(Beginning of Material for this exercise)

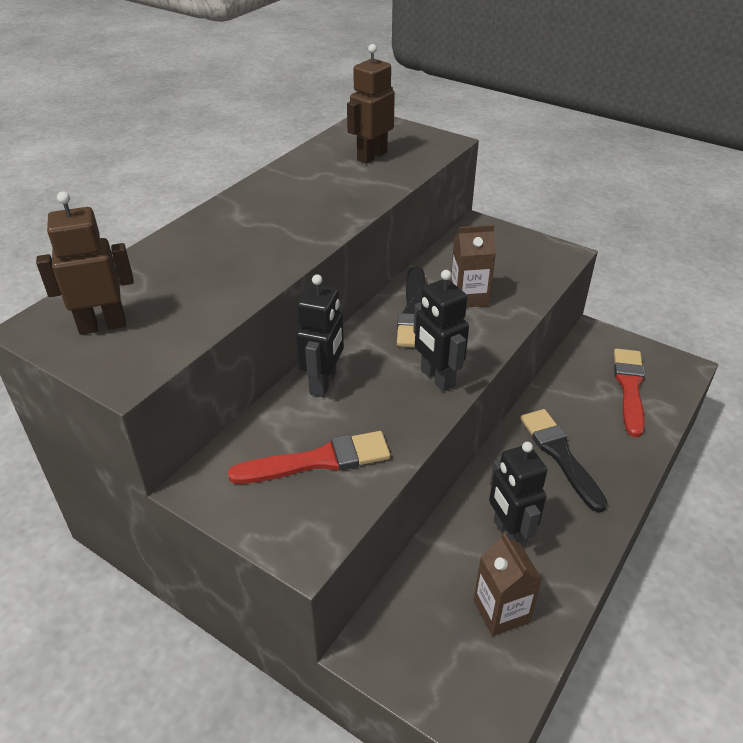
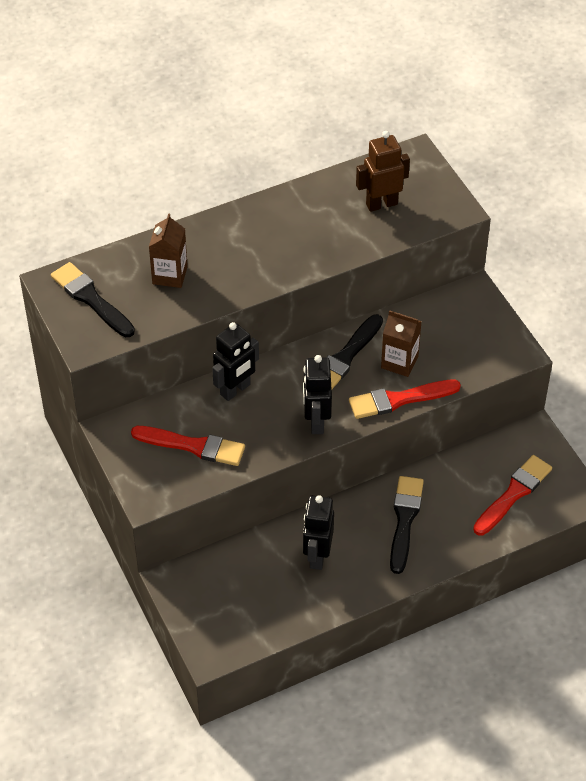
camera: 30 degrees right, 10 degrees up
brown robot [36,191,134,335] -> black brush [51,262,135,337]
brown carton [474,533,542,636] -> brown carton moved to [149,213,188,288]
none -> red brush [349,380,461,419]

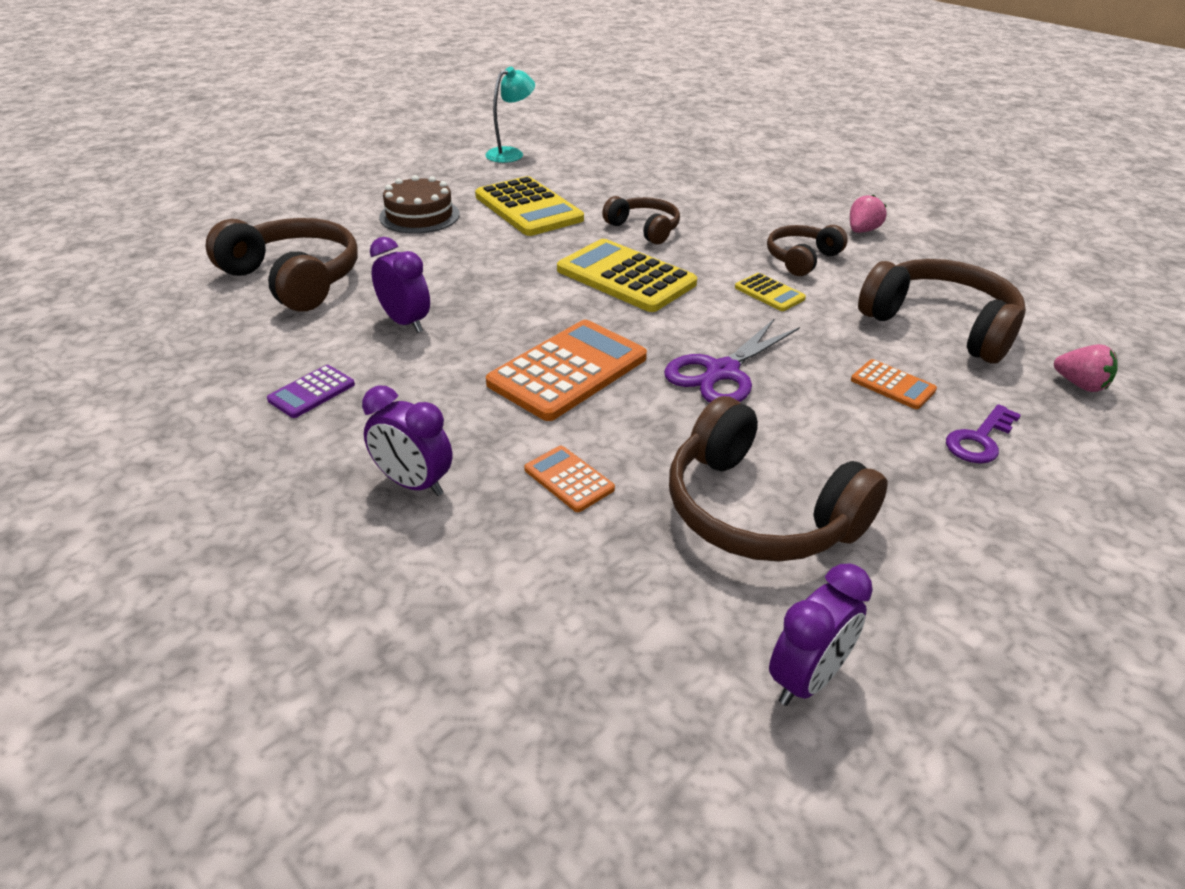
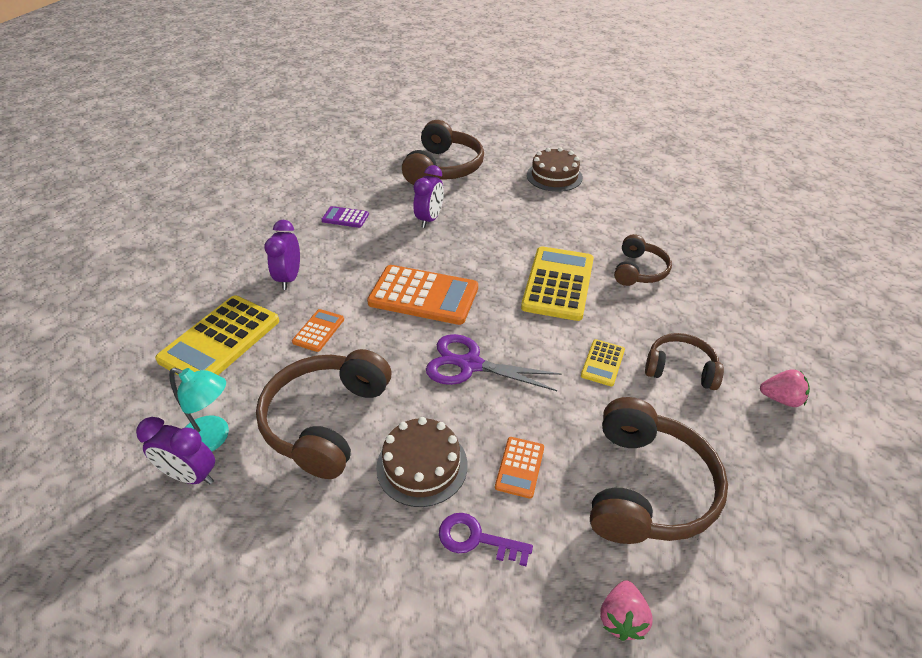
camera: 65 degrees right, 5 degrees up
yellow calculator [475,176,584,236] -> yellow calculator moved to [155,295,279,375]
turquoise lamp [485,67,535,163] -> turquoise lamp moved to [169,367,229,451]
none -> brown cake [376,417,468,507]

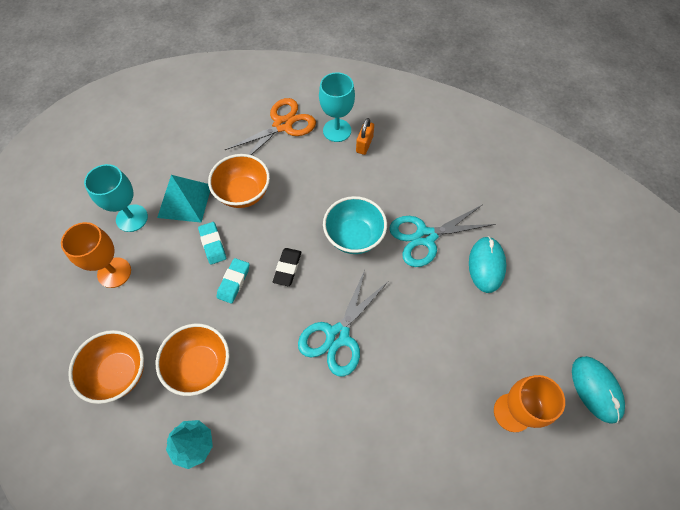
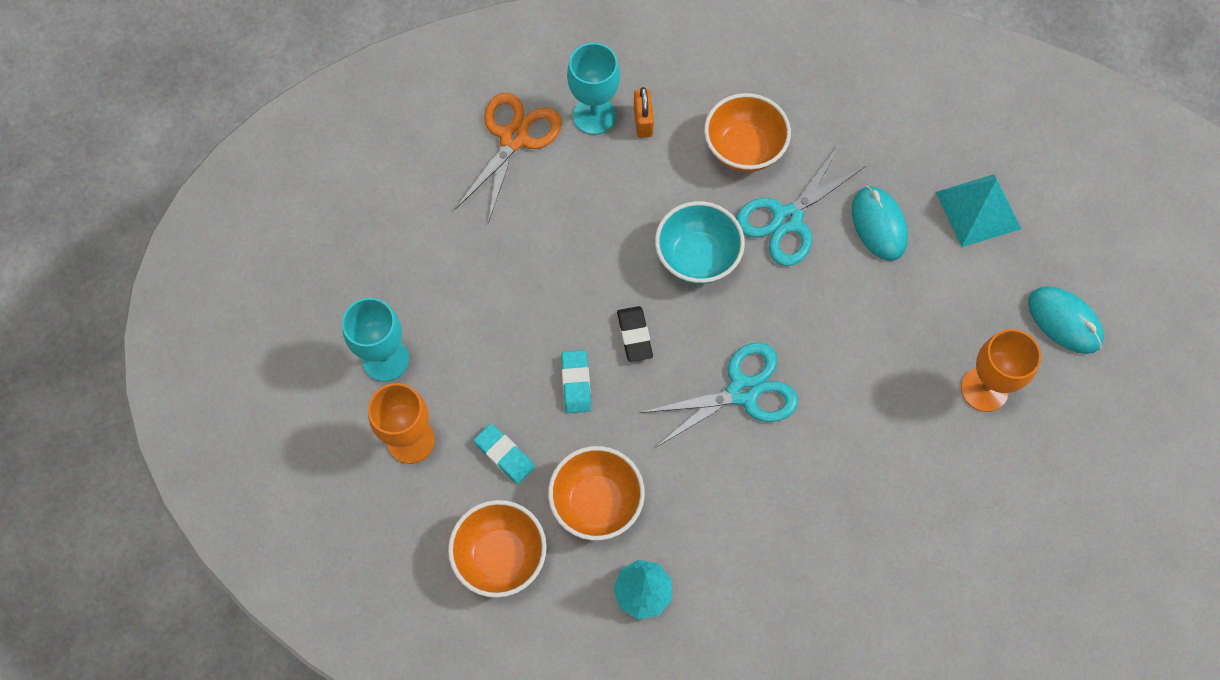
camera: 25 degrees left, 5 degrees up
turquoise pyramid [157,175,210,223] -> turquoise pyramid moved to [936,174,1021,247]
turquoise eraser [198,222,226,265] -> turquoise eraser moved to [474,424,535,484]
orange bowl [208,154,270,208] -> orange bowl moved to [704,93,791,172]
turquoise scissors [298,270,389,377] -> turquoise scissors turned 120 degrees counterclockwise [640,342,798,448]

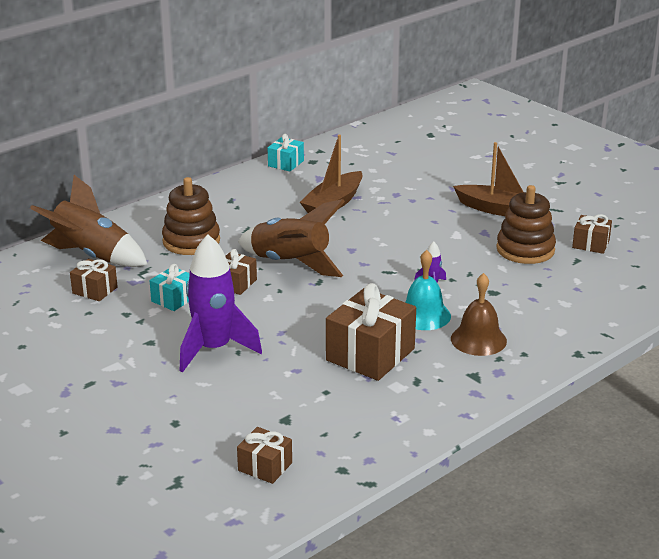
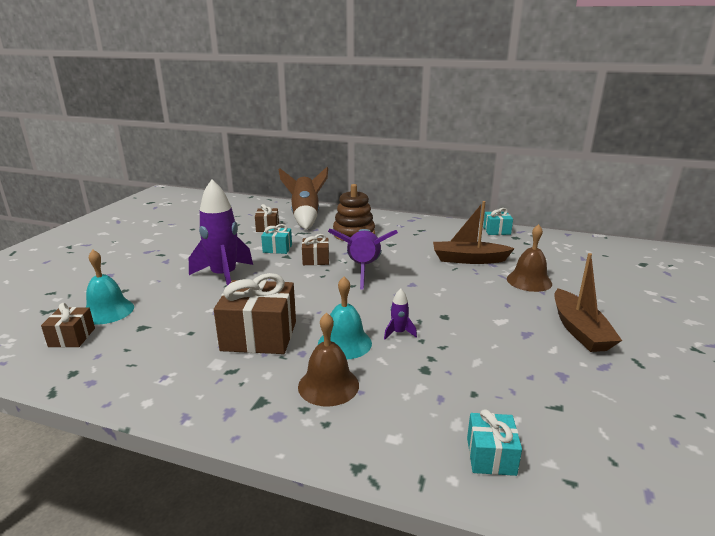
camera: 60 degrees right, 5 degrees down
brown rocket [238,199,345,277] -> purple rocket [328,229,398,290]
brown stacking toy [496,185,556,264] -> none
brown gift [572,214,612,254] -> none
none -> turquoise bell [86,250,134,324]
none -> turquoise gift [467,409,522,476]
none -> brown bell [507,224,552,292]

(End of Material for this exercise)

**What you have to do:**
What lines in the material above hold the word "degrees"? Pull them out.

**Response to the task:**
camera: 30 degrees right, 10 degrees up
camera: 65 degrees right, 5 degrees up
camera: 25 degrees left, 5 degrees up
turquoise scissors [298,270,389,377] -> turquoise scissors turned 120 degrees counterclockwise [640,342,798,448]
camera: 60 degrees right, 5 degrees down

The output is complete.